*** INFORMATION SHOWN ***
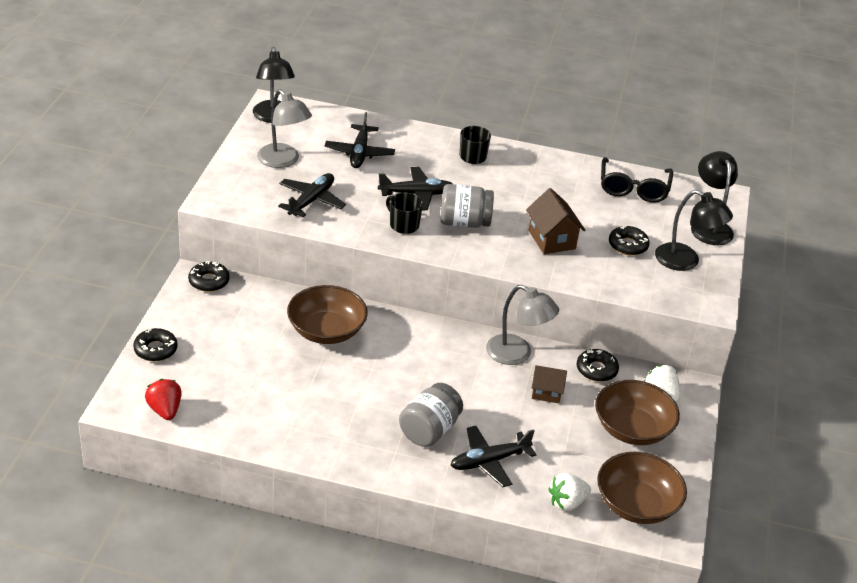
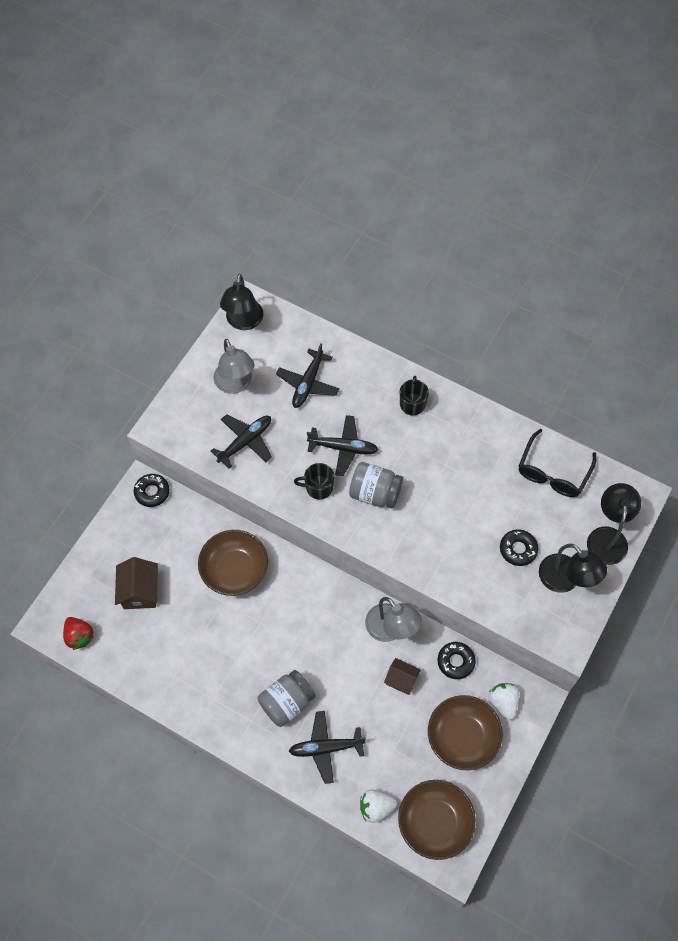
camera: 20 degrees right, 25 degrees up
black donut [133,328,178,361] -> none
red strawberry [145,379,182,420] -> red strawberry turned 150 degrees clockwise [63,617,94,650]
black mug [386,193,423,234] -> black mug turned 60 degrees counterclockwise [294,463,334,499]
brown house [526,188,585,254] -> brown house moved to [115,557,158,609]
*** End of INFORMATION SHOWN ***
Only the pictures in the listing above get left out; print everything else exactly.

camera: 20 degrees right, 25 degrees up
black donut [133,328,178,361] -> none
red strawberry [145,379,182,420] -> red strawberry turned 150 degrees clockwise [63,617,94,650]
black mug [386,193,423,234] -> black mug turned 60 degrees counterclockwise [294,463,334,499]
brown house [526,188,585,254] -> brown house moved to [115,557,158,609]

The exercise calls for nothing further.